Assignment ->
Below are entries. Copy exactly the lines running from the line that holds "C1: none -> 1.5uF (GND, VDD)" to the line that holds "U12: OR 74HC32", with both ends included.

Material shown ->

=== Begin Enclosure ===

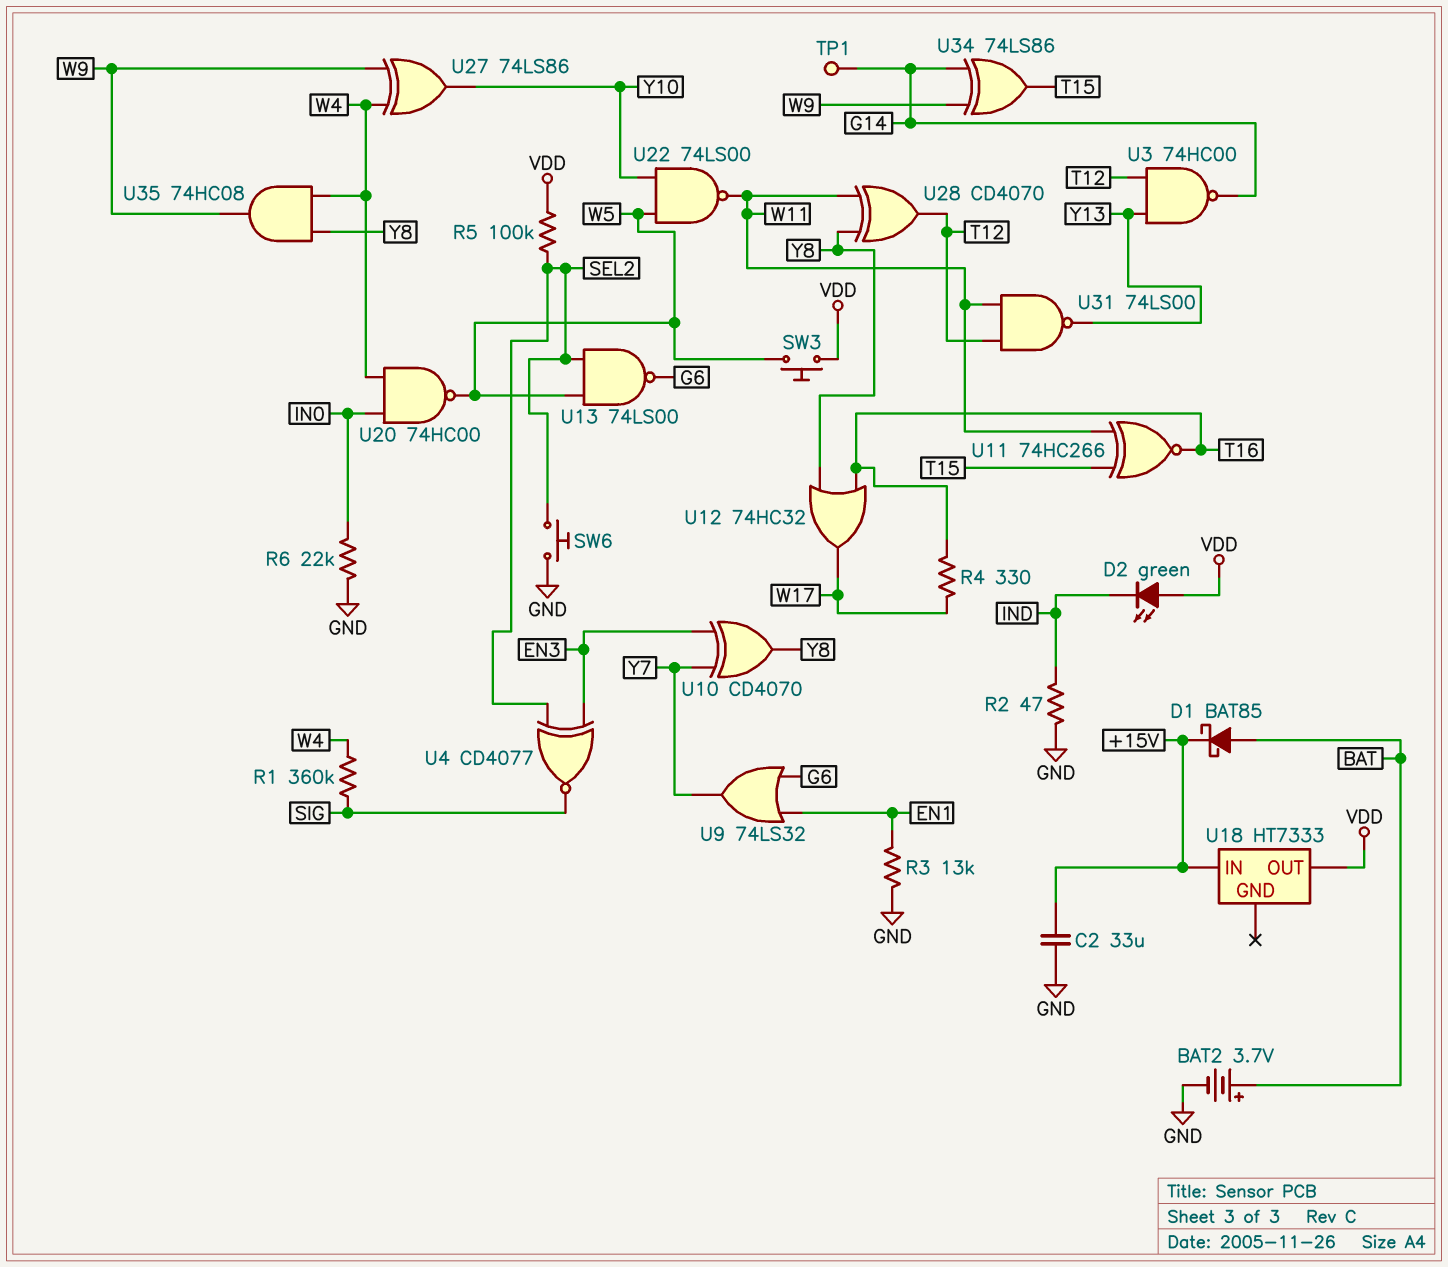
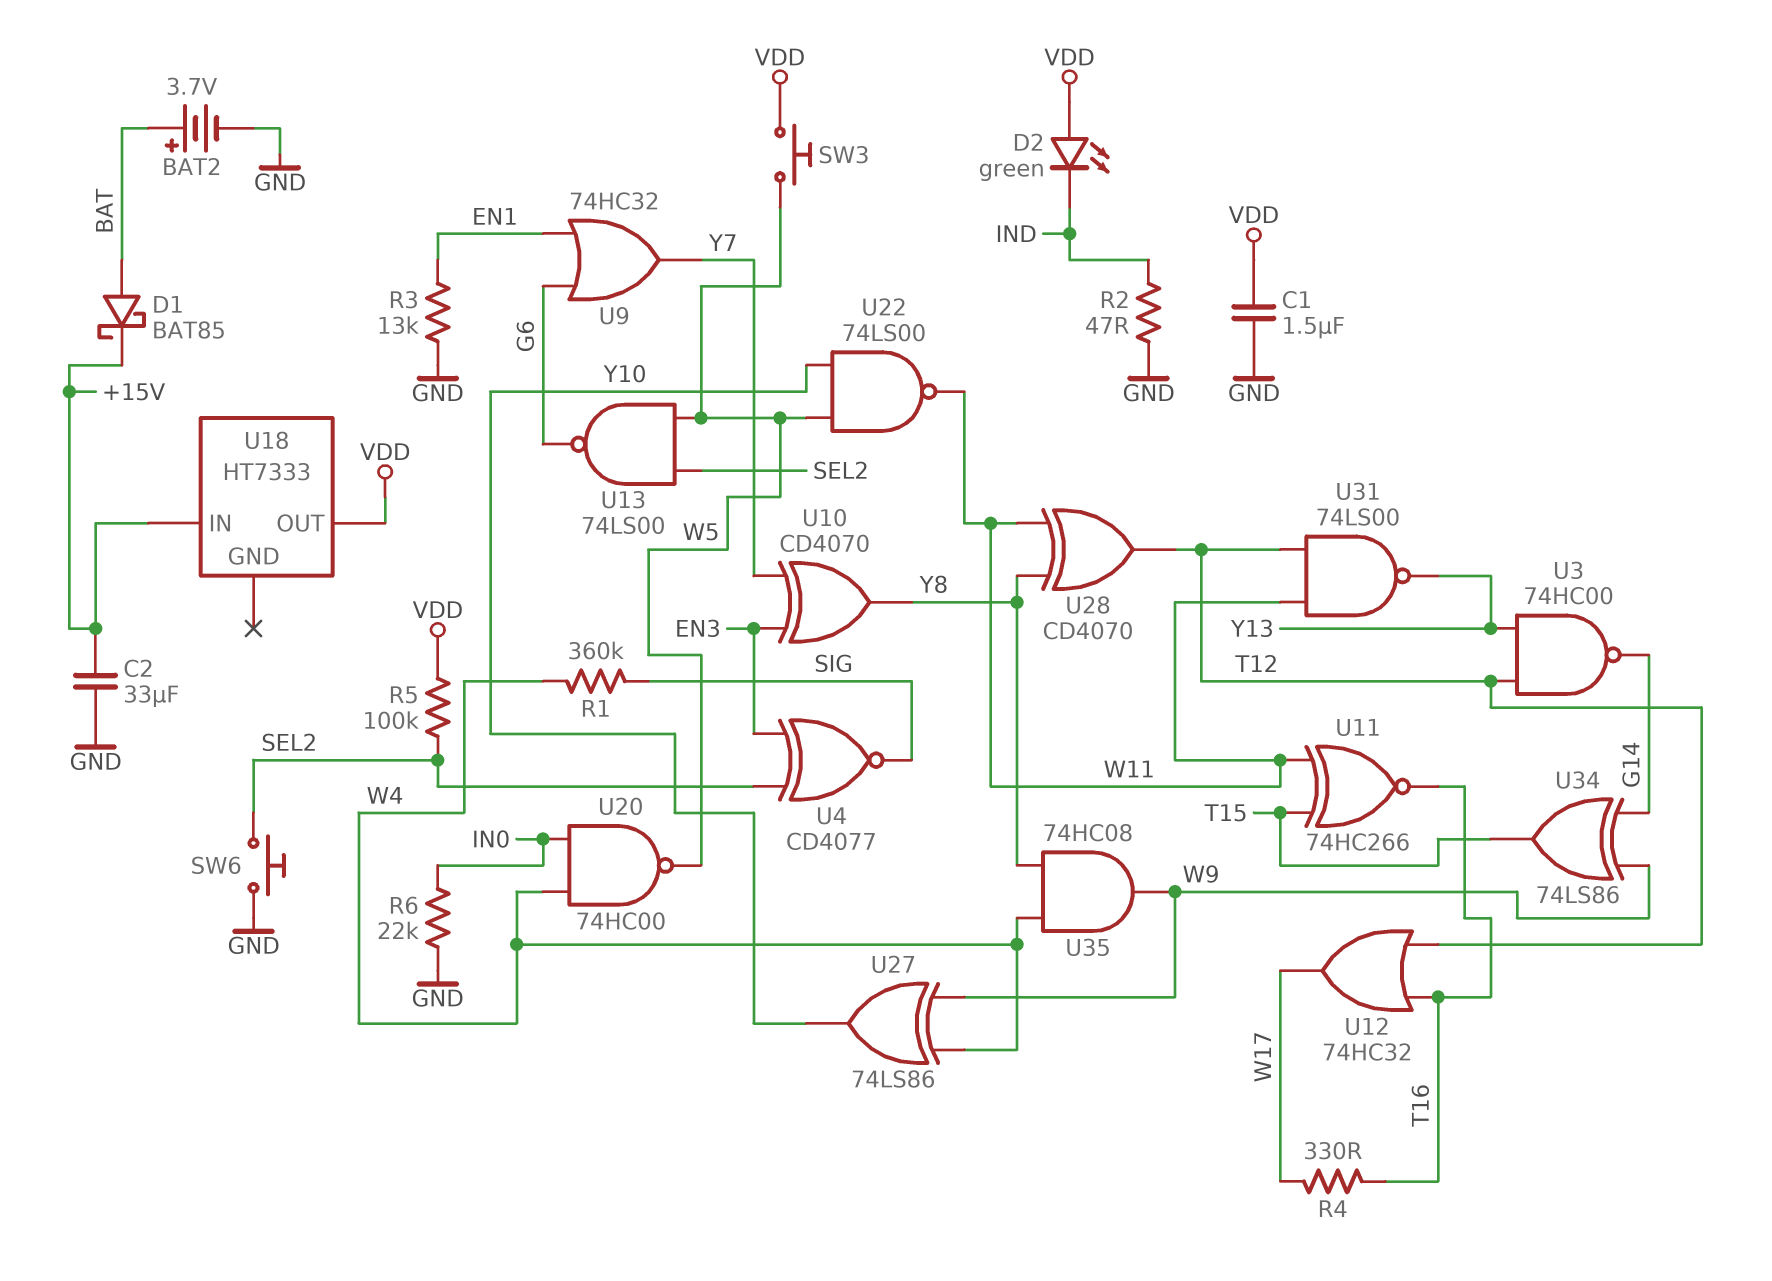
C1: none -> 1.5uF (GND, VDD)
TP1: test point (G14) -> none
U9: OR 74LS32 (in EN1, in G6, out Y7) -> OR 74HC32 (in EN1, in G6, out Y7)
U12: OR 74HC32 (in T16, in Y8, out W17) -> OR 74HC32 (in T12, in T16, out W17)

=== End Enclosure ===
=== Begin Enclosure ===

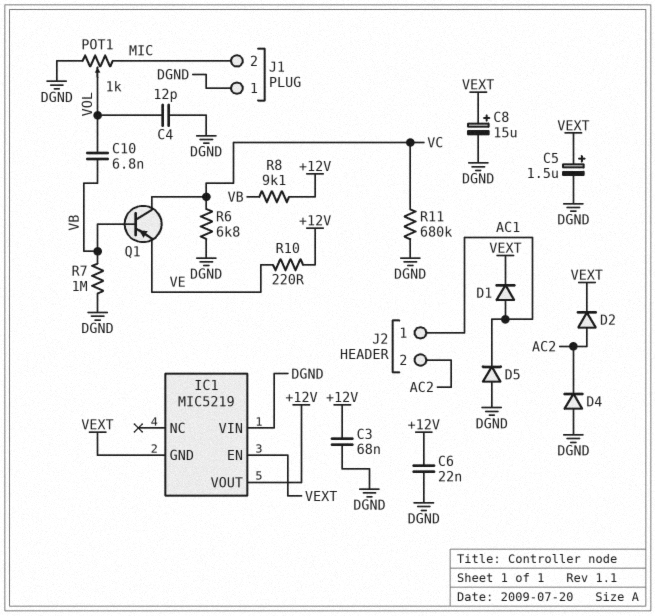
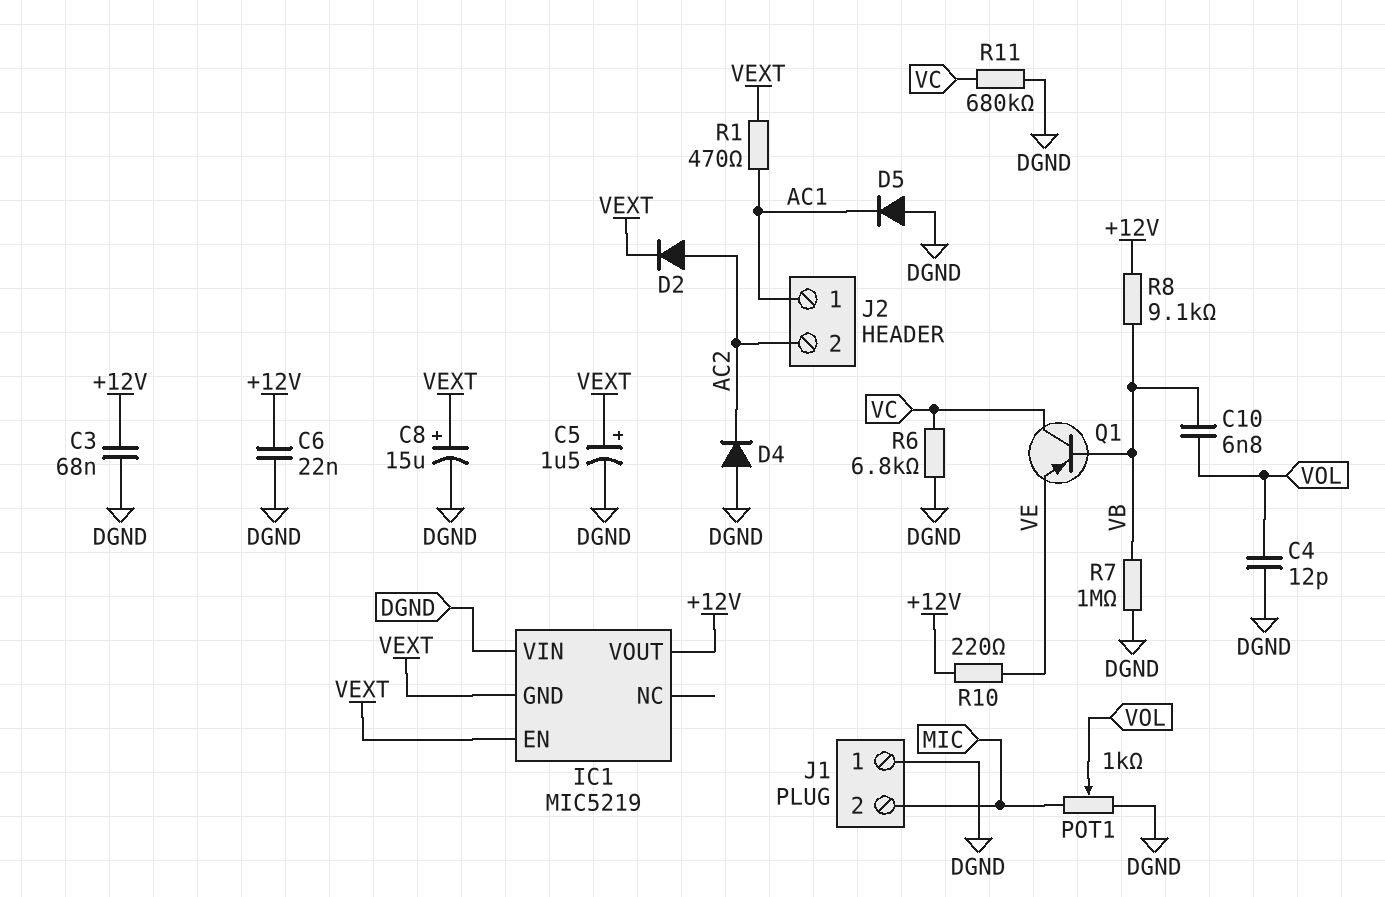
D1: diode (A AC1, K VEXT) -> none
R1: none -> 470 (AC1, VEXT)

=== End Enclosure ===
=== Begin Enclosure ===

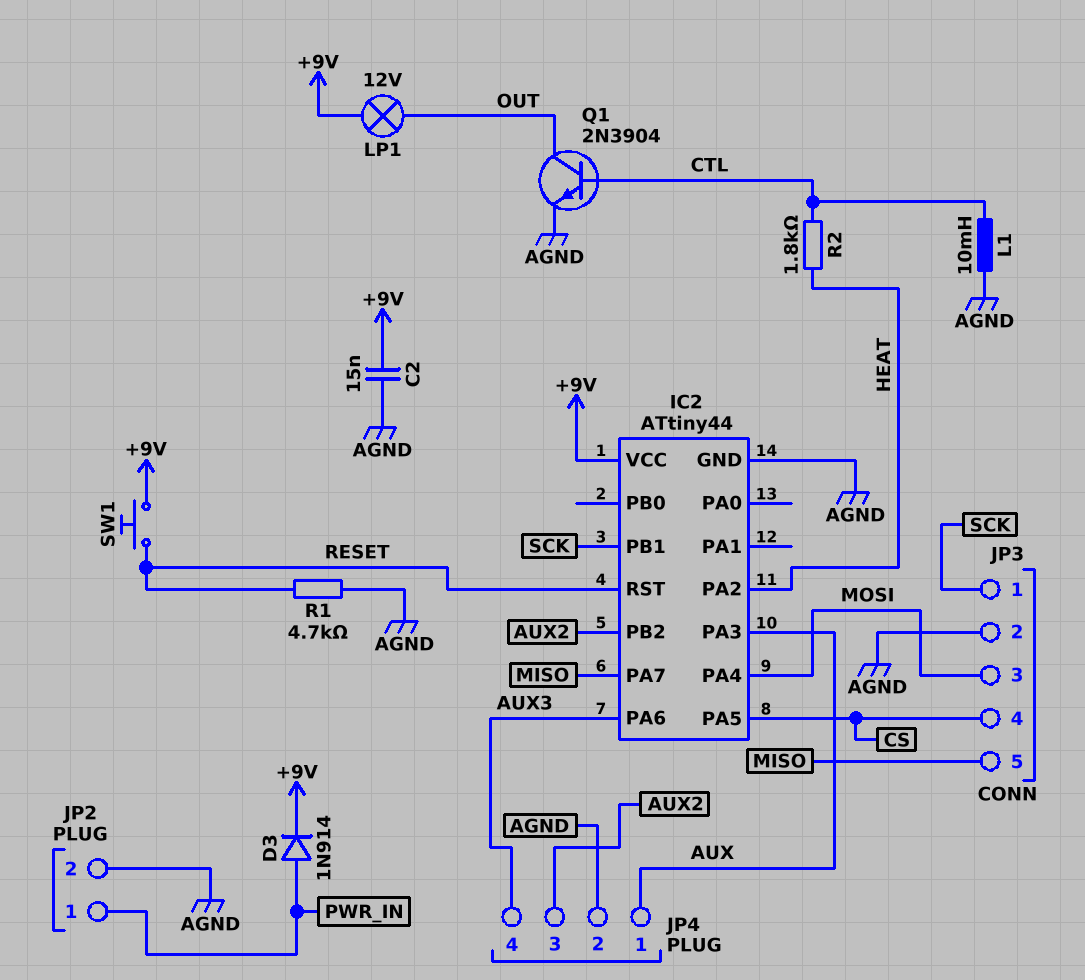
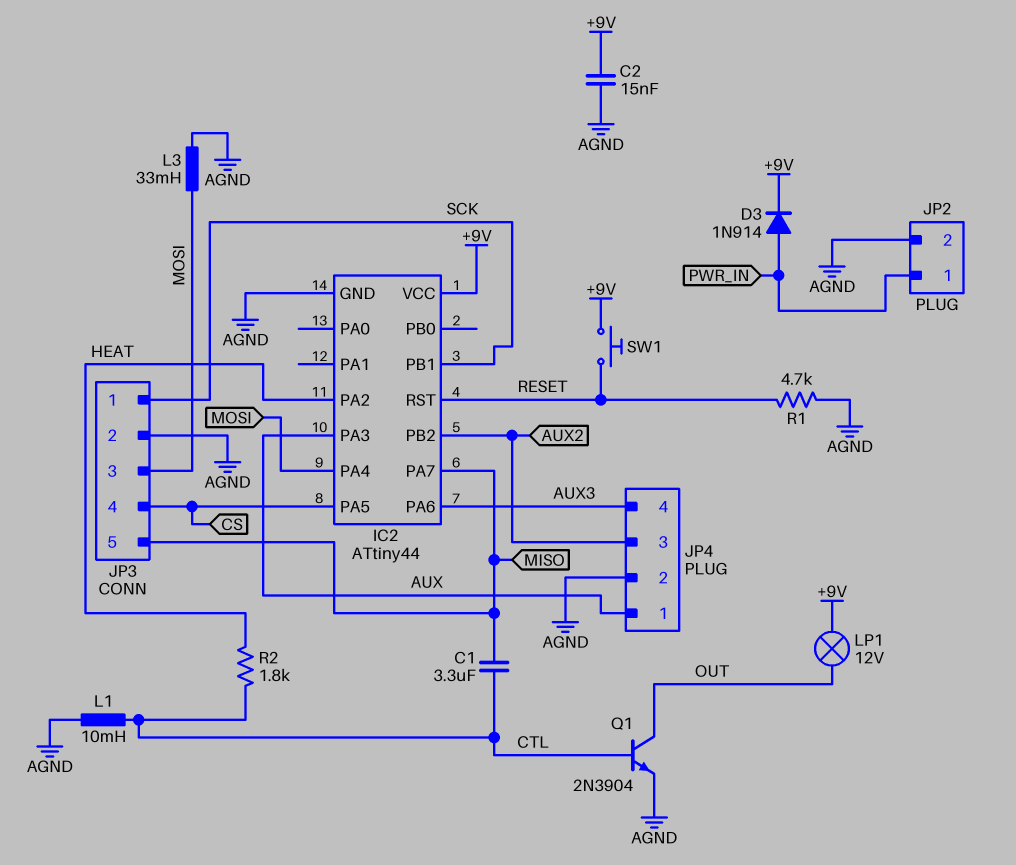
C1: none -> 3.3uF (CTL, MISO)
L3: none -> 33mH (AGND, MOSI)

=== End Enclosure ===

Written solution ->
C1: none -> 1.5uF (GND, VDD)
TP1: test point (G14) -> none
U9: OR 74LS32 (in EN1, in G6, out Y7) -> OR 74HC32 (in EN1, in G6, out Y7)
U12: OR 74HC32 (in T16, in Y8, out W17) -> OR 74HC32 (in T12, in T16, out W17)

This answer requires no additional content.